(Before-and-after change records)
.....

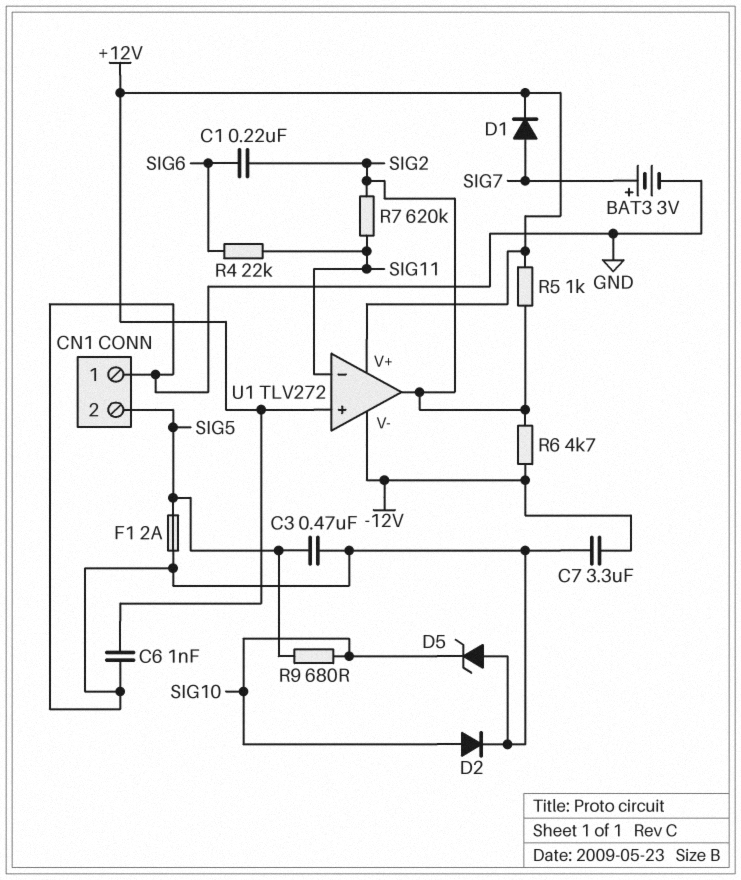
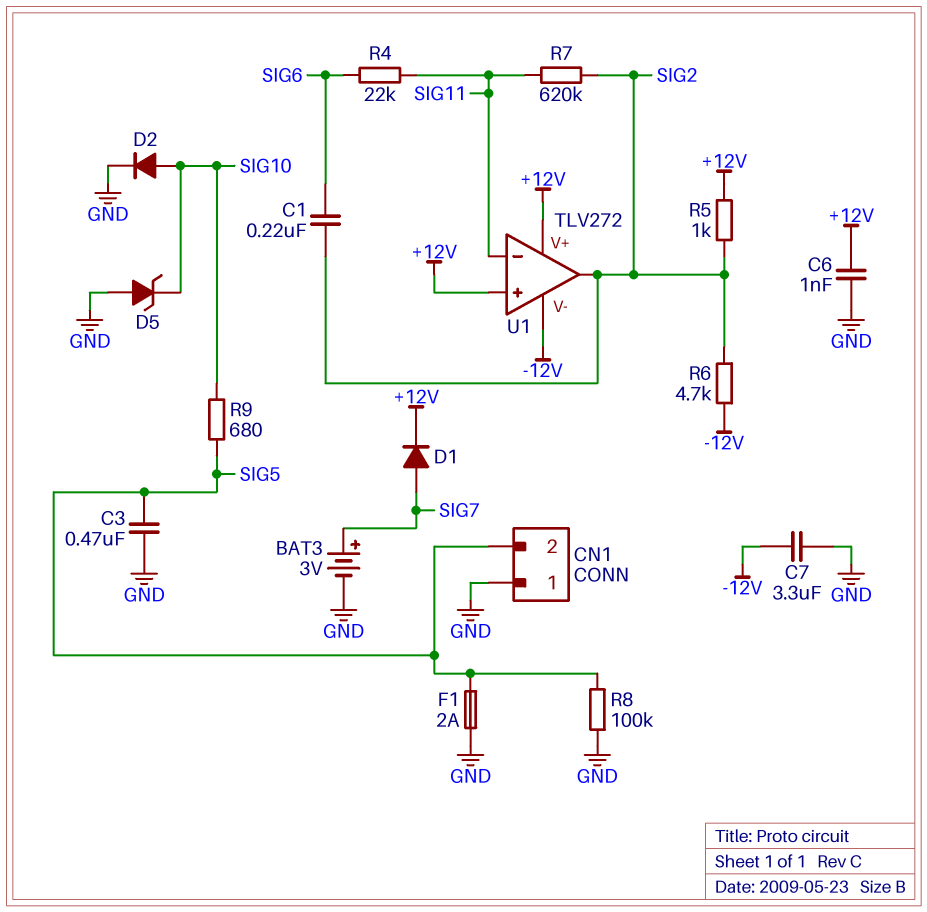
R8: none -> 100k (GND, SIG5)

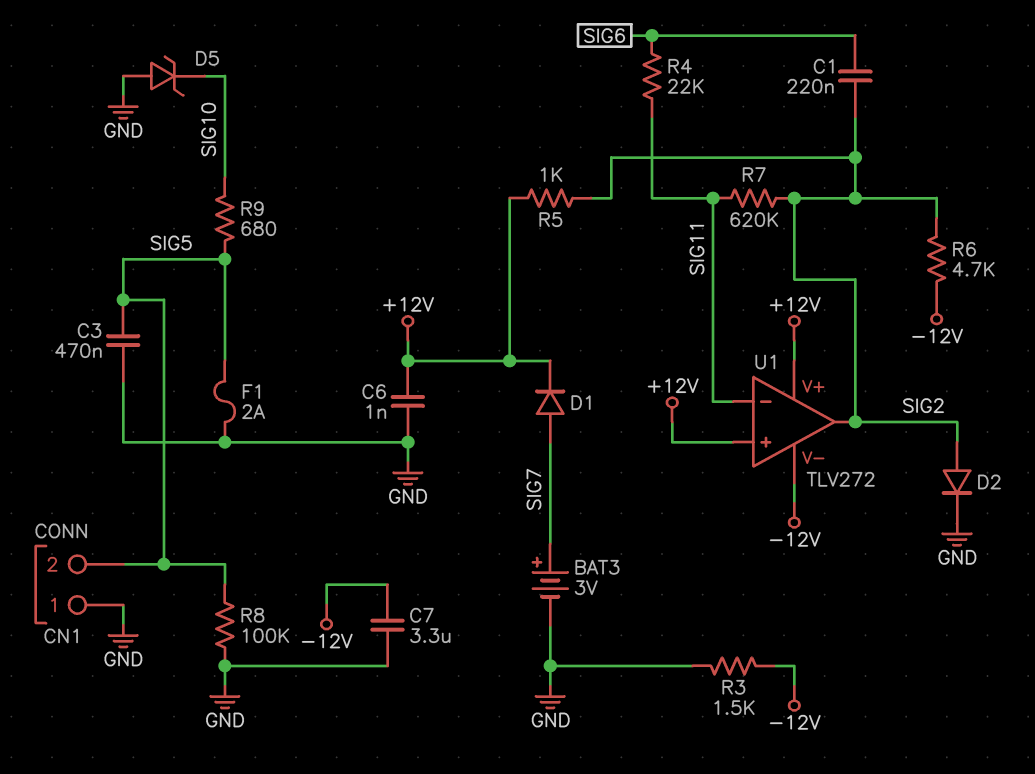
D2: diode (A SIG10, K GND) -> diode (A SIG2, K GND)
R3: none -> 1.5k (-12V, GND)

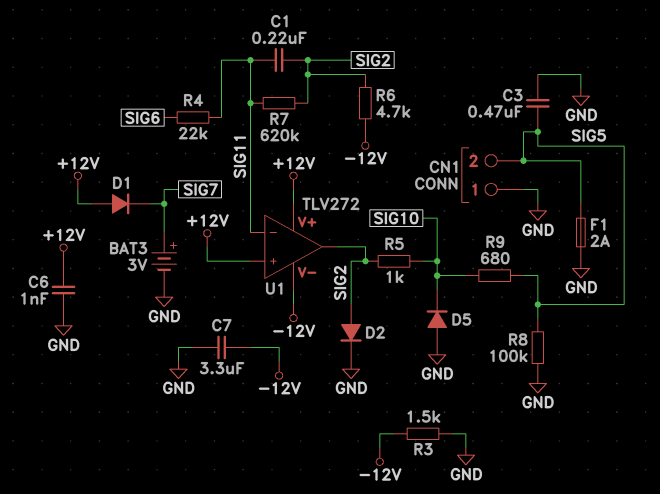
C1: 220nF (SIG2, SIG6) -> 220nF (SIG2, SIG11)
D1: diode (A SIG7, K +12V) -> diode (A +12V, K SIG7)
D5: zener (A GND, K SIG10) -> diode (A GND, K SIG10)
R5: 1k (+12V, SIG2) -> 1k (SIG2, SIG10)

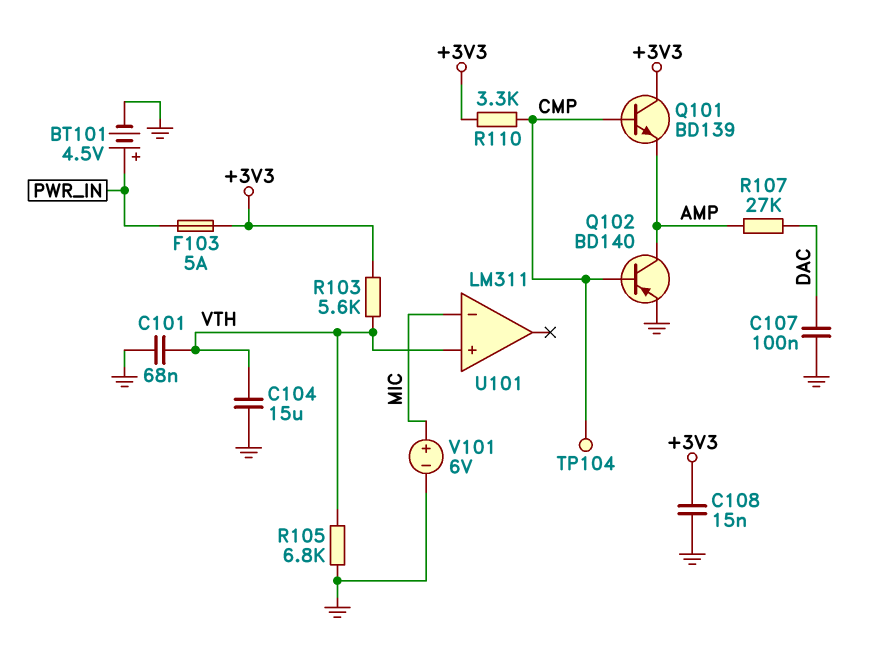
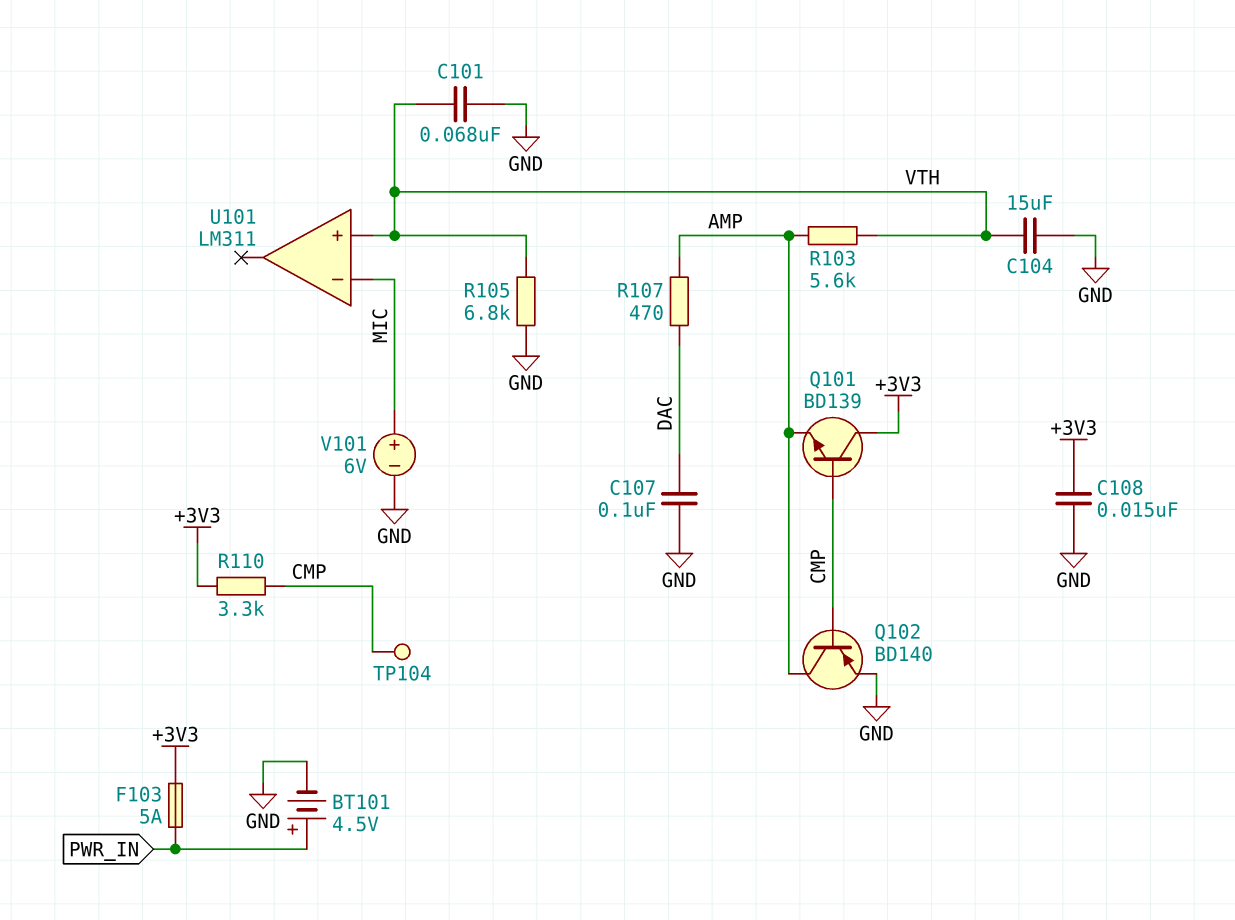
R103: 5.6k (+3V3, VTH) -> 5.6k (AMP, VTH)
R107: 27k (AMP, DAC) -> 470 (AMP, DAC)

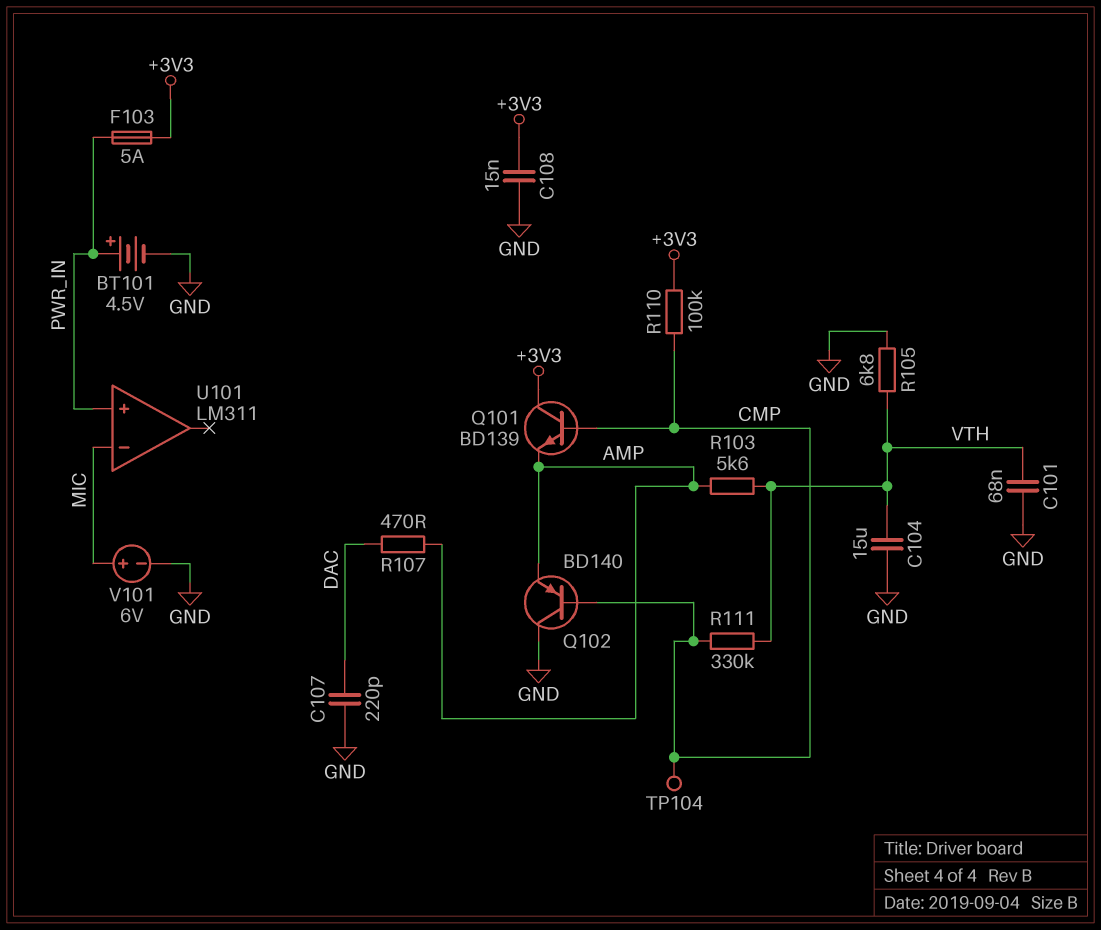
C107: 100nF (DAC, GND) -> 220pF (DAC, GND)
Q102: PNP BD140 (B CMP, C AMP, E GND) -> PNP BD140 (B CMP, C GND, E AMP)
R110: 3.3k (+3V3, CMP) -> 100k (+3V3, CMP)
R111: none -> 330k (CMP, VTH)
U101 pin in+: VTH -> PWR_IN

.....

(Exercise description): All of the data above should be transcribed verbatim, with pictures omitted.

(Exercise output):
R8: none -> 100k (GND, SIG5)

D2: diode (A SIG10, K GND) -> diode (A SIG2, K GND)
R3: none -> 1.5k (-12V, GND)

C1: 220nF (SIG2, SIG6) -> 220nF (SIG2, SIG11)
D1: diode (A SIG7, K +12V) -> diode (A +12V, K SIG7)
D5: zener (A GND, K SIG10) -> diode (A GND, K SIG10)
R5: 1k (+12V, SIG2) -> 1k (SIG2, SIG10)

R103: 5.6k (+3V3, VTH) -> 5.6k (AMP, VTH)
R107: 27k (AMP, DAC) -> 470 (AMP, DAC)

C107: 100nF (DAC, GND) -> 220pF (DAC, GND)
Q102: PNP BD140 (B CMP, C AMP, E GND) -> PNP BD140 (B CMP, C GND, E AMP)
R110: 3.3k (+3V3, CMP) -> 100k (+3V3, CMP)
R111: none -> 330k (CMP, VTH)
U101 pin in+: VTH -> PWR_IN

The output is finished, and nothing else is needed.